## [Your instructions]
Go to the line that includes "yellow hexagon at" and retype it, then every line after it to the end of the data, adding nothing.
BEGIN Material provided
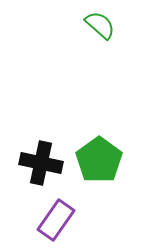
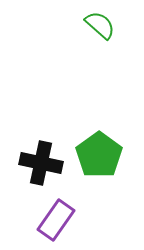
green pentagon: moved 5 px up
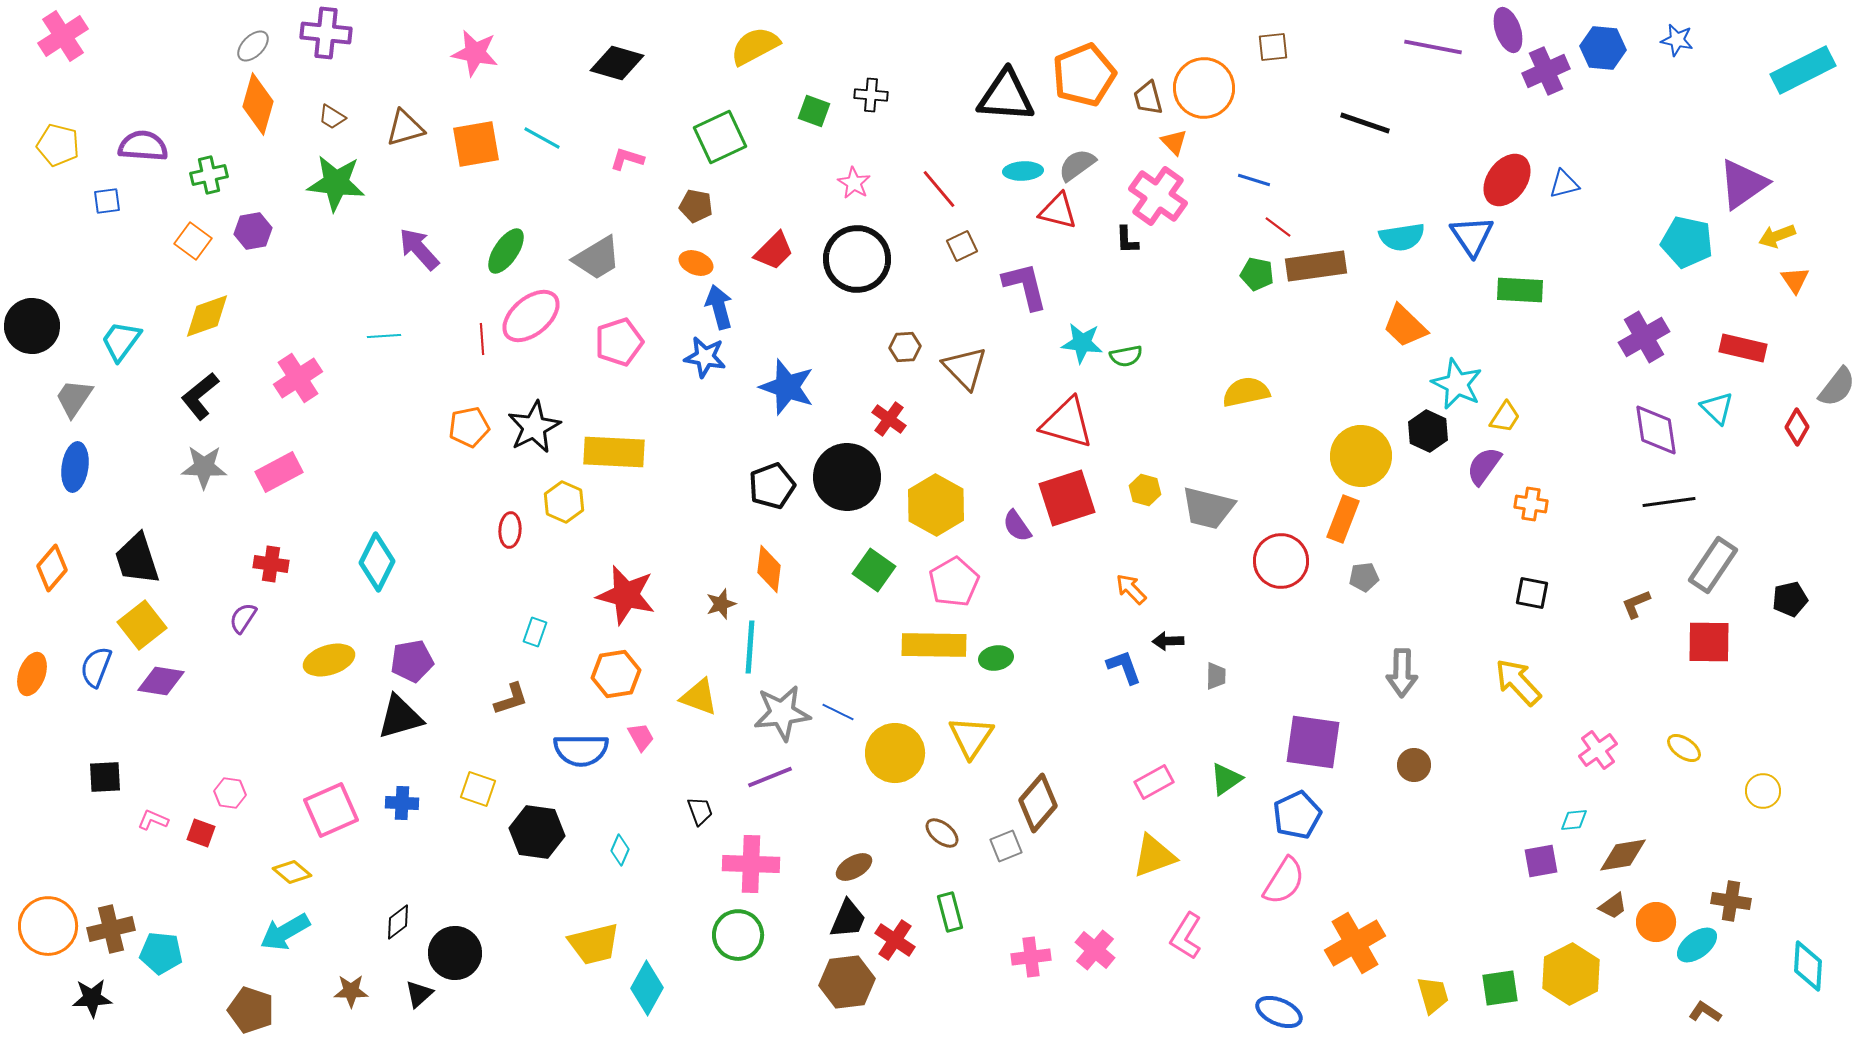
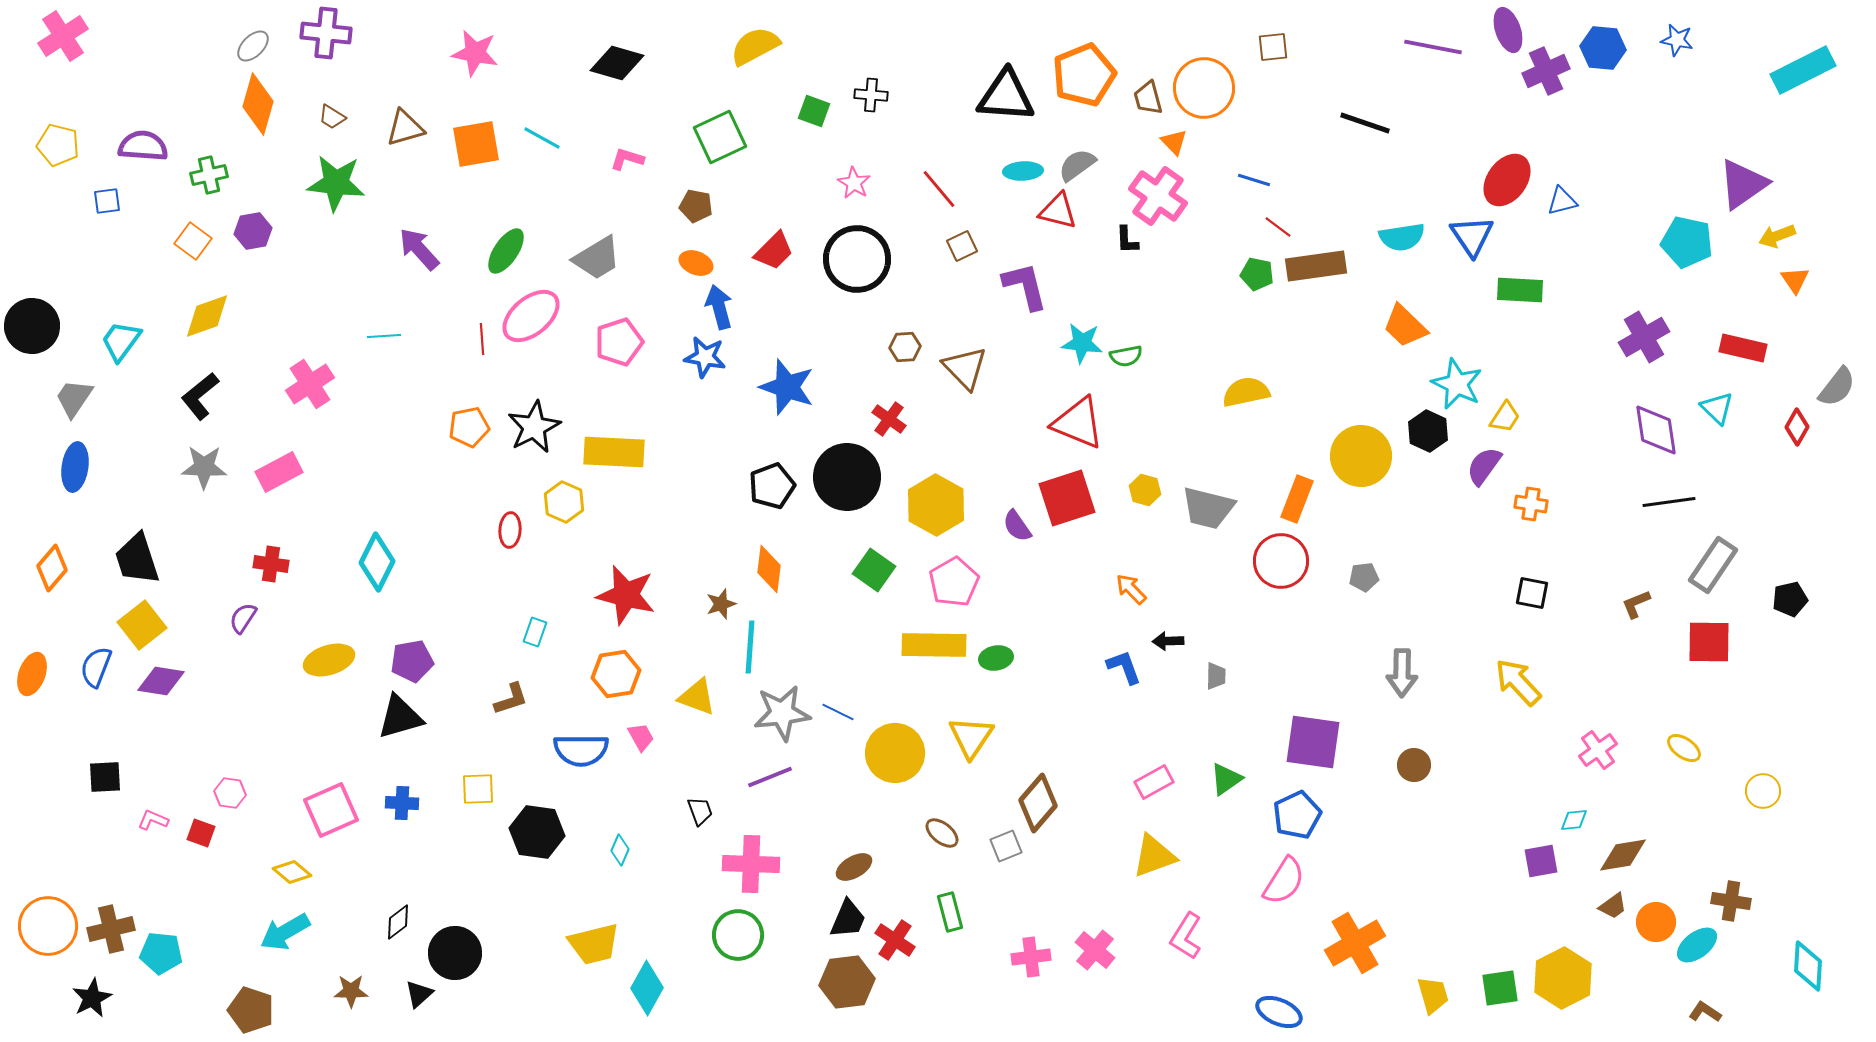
blue triangle at (1564, 184): moved 2 px left, 17 px down
pink cross at (298, 378): moved 12 px right, 6 px down
red triangle at (1067, 423): moved 11 px right; rotated 6 degrees clockwise
orange rectangle at (1343, 519): moved 46 px left, 20 px up
yellow triangle at (699, 697): moved 2 px left
yellow square at (478, 789): rotated 21 degrees counterclockwise
yellow hexagon at (1571, 974): moved 8 px left, 4 px down
black star at (92, 998): rotated 24 degrees counterclockwise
END Material provided
## [Response to this task]
yellow hexagon at (1571, 974): moved 8 px left, 4 px down
black star at (92, 998): rotated 24 degrees counterclockwise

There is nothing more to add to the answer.